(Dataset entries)
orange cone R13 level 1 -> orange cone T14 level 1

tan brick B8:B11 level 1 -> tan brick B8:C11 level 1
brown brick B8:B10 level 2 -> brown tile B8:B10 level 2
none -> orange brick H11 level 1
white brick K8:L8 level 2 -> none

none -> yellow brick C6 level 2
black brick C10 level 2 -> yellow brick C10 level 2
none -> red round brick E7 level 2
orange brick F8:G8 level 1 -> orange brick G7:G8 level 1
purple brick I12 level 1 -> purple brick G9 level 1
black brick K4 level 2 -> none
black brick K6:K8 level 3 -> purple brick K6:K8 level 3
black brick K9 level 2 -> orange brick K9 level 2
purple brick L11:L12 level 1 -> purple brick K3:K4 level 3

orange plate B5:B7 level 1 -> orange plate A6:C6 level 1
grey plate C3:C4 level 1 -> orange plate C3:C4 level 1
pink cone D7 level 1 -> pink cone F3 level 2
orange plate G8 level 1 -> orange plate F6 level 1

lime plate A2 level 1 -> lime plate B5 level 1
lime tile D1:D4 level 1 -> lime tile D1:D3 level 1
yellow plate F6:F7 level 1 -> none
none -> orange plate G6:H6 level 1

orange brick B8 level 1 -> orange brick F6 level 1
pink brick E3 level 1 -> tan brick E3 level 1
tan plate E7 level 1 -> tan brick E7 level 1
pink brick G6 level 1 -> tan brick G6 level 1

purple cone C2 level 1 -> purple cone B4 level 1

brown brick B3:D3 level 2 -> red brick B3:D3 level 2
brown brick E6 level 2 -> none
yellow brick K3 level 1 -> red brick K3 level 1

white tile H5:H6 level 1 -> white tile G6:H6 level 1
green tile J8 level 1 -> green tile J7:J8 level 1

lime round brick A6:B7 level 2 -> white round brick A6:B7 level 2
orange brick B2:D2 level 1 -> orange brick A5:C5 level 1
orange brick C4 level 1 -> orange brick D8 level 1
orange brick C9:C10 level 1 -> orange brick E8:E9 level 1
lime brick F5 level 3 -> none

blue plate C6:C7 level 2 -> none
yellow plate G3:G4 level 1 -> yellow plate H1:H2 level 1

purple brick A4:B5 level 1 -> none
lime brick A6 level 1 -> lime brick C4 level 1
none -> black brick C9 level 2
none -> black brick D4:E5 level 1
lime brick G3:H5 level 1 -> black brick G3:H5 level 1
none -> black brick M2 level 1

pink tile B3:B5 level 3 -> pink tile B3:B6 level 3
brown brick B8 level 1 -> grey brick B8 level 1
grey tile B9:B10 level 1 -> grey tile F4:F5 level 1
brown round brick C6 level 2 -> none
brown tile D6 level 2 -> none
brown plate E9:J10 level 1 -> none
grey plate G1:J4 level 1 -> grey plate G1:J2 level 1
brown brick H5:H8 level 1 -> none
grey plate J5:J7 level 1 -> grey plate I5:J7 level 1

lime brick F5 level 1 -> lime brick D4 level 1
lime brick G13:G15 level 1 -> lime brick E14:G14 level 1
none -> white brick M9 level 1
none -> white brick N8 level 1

• _Problem_: Given the records above, return exactly the lines starting at the line containing "purple brick I12" and ending at the line containing "lime plate A2", including both.

• _Response area_:
purple brick I12 level 1 -> purple brick G9 level 1
black brick K4 level 2 -> none
black brick K6:K8 level 3 -> purple brick K6:K8 level 3
black brick K9 level 2 -> orange brick K9 level 2
purple brick L11:L12 level 1 -> purple brick K3:K4 level 3

orange plate B5:B7 level 1 -> orange plate A6:C6 level 1
grey plate C3:C4 level 1 -> orange plate C3:C4 level 1
pink cone D7 level 1 -> pink cone F3 level 2
orange plate G8 level 1 -> orange plate F6 level 1

lime plate A2 level 1 -> lime plate B5 level 1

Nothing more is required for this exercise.